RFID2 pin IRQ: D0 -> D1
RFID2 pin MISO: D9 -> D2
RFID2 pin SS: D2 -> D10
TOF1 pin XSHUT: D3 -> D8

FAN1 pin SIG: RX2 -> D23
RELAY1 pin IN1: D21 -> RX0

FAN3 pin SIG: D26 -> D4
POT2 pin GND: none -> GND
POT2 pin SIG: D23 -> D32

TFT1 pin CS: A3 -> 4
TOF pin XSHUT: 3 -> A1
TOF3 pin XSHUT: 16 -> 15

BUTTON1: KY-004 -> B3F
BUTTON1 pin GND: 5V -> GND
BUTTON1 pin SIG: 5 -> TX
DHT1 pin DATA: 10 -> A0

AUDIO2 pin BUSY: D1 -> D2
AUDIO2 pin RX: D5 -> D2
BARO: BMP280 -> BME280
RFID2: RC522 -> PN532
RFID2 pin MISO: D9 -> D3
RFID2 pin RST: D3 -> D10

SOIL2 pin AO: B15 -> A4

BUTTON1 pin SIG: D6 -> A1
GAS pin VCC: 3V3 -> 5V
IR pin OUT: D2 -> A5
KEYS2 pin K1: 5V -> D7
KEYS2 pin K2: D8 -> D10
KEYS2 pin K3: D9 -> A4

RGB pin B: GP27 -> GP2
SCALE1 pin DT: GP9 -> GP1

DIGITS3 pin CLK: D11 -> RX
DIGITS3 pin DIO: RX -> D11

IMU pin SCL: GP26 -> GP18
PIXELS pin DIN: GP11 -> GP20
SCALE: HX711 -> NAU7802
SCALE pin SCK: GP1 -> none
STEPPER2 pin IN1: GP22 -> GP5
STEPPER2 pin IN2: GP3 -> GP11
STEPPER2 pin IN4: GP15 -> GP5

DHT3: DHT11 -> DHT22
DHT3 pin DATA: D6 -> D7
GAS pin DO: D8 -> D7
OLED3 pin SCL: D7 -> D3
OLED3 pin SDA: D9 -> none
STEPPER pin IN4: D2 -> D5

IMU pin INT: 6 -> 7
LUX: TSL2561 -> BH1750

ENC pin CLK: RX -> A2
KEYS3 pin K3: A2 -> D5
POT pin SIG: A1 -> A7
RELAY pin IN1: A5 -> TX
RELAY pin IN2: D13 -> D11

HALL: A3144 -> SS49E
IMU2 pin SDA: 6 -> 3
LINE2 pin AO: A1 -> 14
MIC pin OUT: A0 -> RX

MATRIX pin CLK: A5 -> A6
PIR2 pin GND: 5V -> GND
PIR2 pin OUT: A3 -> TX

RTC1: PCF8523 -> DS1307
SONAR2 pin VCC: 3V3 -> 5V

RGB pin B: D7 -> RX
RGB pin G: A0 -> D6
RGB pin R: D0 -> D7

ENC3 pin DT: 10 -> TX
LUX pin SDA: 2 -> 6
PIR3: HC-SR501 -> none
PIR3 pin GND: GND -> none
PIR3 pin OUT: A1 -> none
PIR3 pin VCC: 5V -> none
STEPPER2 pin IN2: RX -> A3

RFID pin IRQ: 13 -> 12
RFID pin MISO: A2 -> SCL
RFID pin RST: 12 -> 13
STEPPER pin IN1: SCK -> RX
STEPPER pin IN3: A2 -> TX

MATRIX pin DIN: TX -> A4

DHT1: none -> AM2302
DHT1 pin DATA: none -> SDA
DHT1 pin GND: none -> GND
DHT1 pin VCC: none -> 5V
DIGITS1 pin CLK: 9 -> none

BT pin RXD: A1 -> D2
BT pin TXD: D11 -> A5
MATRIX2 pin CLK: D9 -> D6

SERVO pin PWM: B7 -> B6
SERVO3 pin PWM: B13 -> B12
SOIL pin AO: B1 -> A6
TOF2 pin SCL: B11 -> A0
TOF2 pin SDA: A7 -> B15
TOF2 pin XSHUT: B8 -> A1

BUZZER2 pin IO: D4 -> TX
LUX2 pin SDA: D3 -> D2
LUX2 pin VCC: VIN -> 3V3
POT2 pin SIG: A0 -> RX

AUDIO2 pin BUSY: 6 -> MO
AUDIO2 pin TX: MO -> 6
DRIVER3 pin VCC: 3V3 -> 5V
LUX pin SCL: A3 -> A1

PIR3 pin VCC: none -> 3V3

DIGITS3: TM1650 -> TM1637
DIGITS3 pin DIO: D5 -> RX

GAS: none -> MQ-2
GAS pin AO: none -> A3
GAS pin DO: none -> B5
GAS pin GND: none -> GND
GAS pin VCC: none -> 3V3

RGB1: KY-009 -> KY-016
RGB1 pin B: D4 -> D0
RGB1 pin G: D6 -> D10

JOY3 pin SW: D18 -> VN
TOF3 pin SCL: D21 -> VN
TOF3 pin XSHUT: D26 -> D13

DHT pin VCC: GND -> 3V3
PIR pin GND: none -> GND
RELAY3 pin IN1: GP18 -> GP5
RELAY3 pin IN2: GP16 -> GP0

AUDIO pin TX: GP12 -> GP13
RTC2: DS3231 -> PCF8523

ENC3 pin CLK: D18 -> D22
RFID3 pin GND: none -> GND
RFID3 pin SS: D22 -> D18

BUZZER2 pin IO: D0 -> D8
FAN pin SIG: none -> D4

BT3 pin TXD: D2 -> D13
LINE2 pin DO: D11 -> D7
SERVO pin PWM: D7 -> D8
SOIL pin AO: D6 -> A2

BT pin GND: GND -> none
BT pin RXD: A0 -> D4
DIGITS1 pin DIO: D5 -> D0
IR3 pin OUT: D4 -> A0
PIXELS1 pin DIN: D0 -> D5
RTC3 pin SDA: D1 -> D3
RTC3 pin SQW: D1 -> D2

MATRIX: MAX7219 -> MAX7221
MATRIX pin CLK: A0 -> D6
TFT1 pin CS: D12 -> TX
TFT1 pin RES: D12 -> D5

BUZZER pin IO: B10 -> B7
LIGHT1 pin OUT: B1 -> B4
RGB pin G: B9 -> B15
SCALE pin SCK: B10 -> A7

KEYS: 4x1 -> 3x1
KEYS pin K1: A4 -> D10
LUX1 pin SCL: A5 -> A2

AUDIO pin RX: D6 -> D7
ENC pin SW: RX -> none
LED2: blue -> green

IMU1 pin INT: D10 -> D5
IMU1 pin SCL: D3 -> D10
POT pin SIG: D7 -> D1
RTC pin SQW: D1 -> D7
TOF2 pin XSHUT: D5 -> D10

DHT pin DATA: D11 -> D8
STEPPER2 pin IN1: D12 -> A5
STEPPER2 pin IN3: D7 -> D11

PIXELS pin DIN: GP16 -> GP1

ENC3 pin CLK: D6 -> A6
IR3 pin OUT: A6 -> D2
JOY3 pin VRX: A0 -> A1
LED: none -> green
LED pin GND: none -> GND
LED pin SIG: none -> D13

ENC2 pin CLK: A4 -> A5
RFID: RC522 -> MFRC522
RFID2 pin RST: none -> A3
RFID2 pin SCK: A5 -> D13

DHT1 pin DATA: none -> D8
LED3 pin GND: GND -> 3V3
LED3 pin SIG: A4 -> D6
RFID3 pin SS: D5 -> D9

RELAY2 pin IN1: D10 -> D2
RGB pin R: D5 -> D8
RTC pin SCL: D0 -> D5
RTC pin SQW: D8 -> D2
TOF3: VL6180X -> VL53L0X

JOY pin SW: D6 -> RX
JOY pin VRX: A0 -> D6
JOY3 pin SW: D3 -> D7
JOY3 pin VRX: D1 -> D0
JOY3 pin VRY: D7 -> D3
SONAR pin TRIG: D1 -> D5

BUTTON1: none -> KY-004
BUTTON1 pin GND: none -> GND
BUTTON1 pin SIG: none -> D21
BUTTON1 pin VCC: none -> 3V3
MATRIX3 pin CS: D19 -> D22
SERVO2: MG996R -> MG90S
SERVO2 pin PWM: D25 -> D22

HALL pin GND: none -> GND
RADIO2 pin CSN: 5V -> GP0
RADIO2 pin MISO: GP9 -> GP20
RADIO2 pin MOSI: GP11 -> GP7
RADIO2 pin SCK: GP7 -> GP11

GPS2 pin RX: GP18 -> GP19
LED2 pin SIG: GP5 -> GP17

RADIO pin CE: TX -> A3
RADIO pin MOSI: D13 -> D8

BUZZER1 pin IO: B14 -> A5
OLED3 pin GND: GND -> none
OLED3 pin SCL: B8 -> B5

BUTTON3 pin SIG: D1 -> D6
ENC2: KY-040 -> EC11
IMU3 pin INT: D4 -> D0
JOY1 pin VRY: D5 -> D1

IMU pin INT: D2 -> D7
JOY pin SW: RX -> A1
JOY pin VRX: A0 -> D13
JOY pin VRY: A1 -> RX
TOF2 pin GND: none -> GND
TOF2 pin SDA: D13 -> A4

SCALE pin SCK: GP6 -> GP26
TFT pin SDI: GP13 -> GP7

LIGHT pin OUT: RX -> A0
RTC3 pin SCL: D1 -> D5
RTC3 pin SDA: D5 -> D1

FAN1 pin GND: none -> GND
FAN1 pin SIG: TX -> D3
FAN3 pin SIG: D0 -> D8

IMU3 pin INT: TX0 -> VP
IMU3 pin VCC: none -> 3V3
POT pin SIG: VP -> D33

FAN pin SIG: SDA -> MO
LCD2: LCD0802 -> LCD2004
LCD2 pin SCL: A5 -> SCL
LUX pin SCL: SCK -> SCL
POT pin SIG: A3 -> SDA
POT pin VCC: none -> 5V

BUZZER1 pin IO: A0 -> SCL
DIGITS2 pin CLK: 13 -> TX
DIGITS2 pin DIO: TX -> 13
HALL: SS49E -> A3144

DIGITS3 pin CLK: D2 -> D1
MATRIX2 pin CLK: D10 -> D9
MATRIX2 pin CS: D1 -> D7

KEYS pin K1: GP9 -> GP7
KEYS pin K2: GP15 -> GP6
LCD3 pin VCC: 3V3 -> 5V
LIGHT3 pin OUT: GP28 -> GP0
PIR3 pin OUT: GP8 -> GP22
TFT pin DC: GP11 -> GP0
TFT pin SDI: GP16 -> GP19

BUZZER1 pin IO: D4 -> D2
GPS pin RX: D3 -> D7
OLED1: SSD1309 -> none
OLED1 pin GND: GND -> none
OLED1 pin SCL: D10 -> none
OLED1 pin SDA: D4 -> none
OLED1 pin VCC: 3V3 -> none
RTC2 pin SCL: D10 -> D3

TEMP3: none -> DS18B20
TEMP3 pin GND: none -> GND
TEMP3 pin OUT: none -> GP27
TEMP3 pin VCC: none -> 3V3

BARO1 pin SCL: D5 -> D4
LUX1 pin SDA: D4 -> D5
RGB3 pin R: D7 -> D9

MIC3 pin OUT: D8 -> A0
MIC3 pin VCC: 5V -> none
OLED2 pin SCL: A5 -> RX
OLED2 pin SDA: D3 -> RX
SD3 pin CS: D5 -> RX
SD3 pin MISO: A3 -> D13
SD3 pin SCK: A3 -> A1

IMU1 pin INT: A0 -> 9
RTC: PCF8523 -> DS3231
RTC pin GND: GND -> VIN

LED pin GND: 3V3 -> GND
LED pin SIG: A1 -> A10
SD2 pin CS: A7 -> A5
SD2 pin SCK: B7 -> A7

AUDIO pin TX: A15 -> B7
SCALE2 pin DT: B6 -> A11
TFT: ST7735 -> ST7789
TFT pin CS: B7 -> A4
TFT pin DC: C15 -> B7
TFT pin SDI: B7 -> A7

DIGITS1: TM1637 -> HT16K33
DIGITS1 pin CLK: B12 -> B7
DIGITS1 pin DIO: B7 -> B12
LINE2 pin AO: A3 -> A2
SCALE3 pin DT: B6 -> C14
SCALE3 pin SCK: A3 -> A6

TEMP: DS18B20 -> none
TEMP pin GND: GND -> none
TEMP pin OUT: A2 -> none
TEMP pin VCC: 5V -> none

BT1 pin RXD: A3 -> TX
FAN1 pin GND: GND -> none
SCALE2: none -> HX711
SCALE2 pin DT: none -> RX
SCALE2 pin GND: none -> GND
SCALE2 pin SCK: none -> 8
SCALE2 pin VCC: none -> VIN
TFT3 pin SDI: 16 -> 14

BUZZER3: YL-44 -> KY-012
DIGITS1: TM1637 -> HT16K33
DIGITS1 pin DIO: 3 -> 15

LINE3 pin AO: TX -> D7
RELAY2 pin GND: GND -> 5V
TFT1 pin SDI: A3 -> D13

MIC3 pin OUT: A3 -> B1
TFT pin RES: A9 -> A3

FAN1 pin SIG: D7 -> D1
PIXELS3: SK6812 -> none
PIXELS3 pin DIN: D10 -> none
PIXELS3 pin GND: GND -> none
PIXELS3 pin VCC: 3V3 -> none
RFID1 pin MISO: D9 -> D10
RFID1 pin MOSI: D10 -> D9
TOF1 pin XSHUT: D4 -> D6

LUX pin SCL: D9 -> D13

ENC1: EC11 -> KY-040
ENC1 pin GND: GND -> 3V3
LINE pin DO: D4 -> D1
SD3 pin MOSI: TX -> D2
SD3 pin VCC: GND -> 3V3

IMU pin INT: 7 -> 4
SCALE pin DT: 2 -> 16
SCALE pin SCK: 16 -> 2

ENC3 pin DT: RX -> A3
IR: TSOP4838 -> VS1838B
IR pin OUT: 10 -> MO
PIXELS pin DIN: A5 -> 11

○ ○ ○ ○ ○ ○ ○

Task brief ▸ From the records above, transcribe exactly the run of lines that opens with the line holding "DIGITS1 pin CLK: 9 -> none" and closes with the line holding "IMU1 pin INT: D10 -> D5", both included.

Reply to the exercise ▸
DIGITS1 pin CLK: 9 -> none

BT pin RXD: A1 -> D2
BT pin TXD: D11 -> A5
MATRIX2 pin CLK: D9 -> D6

SERVO pin PWM: B7 -> B6
SERVO3 pin PWM: B13 -> B12
SOIL pin AO: B1 -> A6
TOF2 pin SCL: B11 -> A0
TOF2 pin SDA: A7 -> B15
TOF2 pin XSHUT: B8 -> A1

BUZZER2 pin IO: D4 -> TX
LUX2 pin SDA: D3 -> D2
LUX2 pin VCC: VIN -> 3V3
POT2 pin SIG: A0 -> RX

AUDIO2 pin BUSY: 6 -> MO
AUDIO2 pin TX: MO -> 6
DRIVER3 pin VCC: 3V3 -> 5V
LUX pin SCL: A3 -> A1

PIR3 pin VCC: none -> 3V3

DIGITS3: TM1650 -> TM1637
DIGITS3 pin DIO: D5 -> RX

GAS: none -> MQ-2
GAS pin AO: none -> A3
GAS pin DO: none -> B5
GAS pin GND: none -> GND
GAS pin VCC: none -> 3V3

RGB1: KY-009 -> KY-016
RGB1 pin B: D4 -> D0
RGB1 pin G: D6 -> D10

JOY3 pin SW: D18 -> VN
TOF3 pin SCL: D21 -> VN
TOF3 pin XSHUT: D26 -> D13

DHT pin VCC: GND -> 3V3
PIR pin GND: none -> GND
RELAY3 pin IN1: GP18 -> GP5
RELAY3 pin IN2: GP16 -> GP0

AUDIO pin TX: GP12 -> GP13
RTC2: DS3231 -> PCF8523

ENC3 pin CLK: D18 -> D22
RFID3 pin GND: none -> GND
RFID3 pin SS: D22 -> D18

BUZZER2 pin IO: D0 -> D8
FAN pin SIG: none -> D4

BT3 pin TXD: D2 -> D13
LINE2 pin DO: D11 -> D7
SERVO pin PWM: D7 -> D8
SOIL pin AO: D6 -> A2

BT pin GND: GND -> none
BT pin RXD: A0 -> D4
DIGITS1 pin DIO: D5 -> D0
IR3 pin OUT: D4 -> A0
PIXELS1 pin DIN: D0 -> D5
RTC3 pin SDA: D1 -> D3
RTC3 pin SQW: D1 -> D2

MATRIX: MAX7219 -> MAX7221
MATRIX pin CLK: A0 -> D6
TFT1 pin CS: D12 -> TX
TFT1 pin RES: D12 -> D5

BUZZER pin IO: B10 -> B7
LIGHT1 pin OUT: B1 -> B4
RGB pin G: B9 -> B15
SCALE pin SCK: B10 -> A7

KEYS: 4x1 -> 3x1
KEYS pin K1: A4 -> D10
LUX1 pin SCL: A5 -> A2

AUDIO pin RX: D6 -> D7
ENC pin SW: RX -> none
LED2: blue -> green

IMU1 pin INT: D10 -> D5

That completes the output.